Start of Materials provided
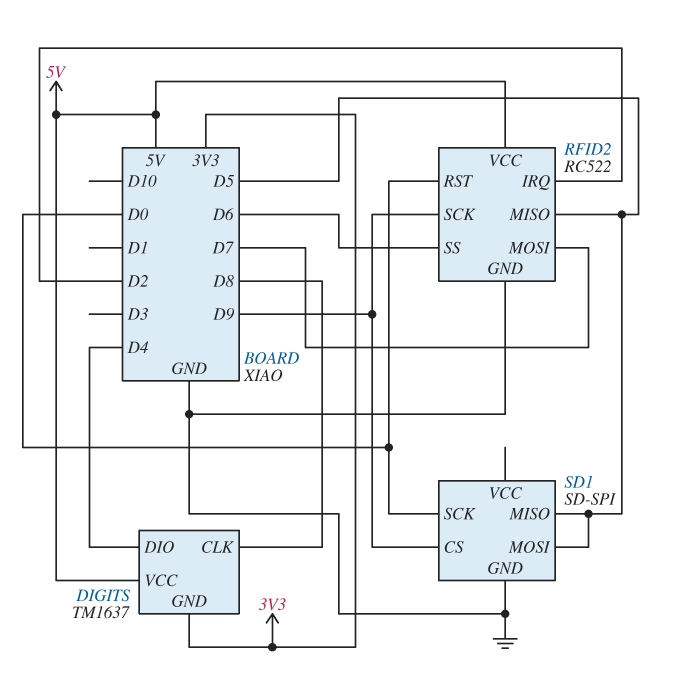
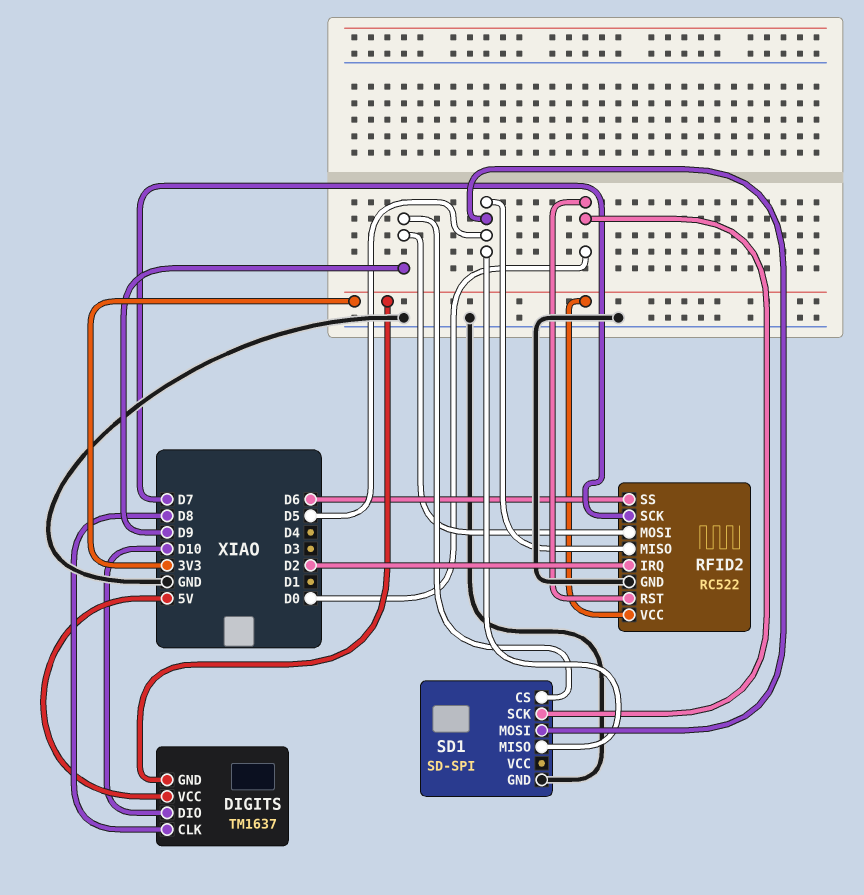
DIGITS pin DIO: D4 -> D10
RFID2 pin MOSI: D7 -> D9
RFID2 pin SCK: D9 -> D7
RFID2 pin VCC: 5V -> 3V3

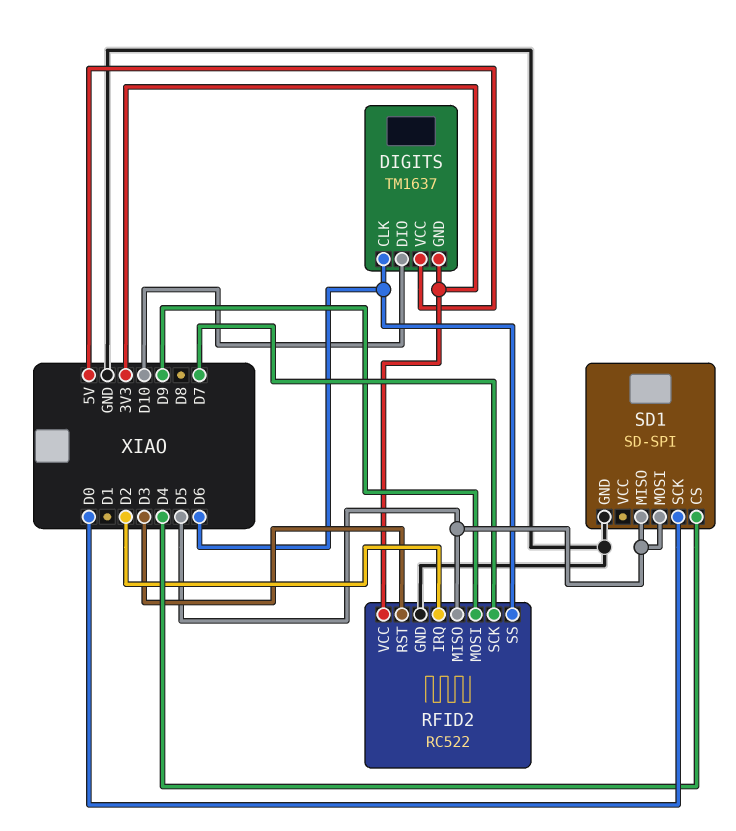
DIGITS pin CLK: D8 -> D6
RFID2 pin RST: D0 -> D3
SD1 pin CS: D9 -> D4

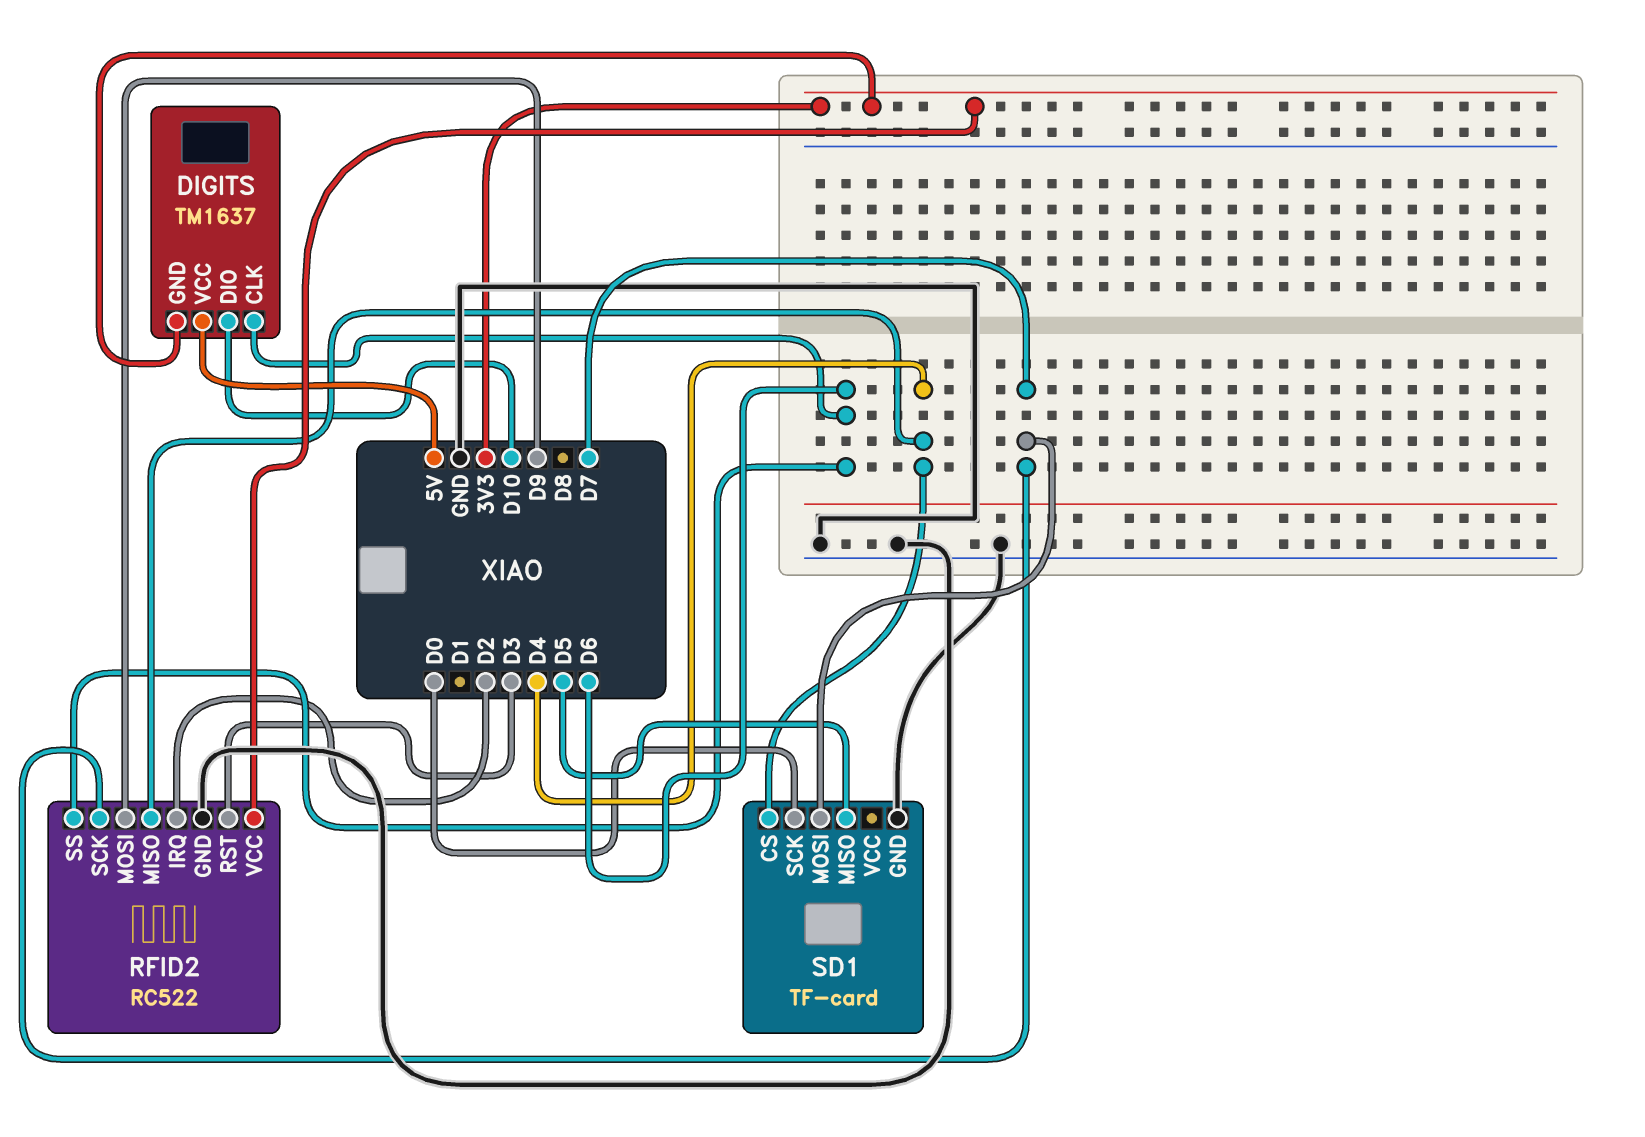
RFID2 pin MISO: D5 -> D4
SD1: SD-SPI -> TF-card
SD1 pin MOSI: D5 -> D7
End of Materials provided
> [Exercise] Counting only lines that hold the word "DIGITS", state how many there are in the data. Write the number alone.

> [Solution for this exercise] 2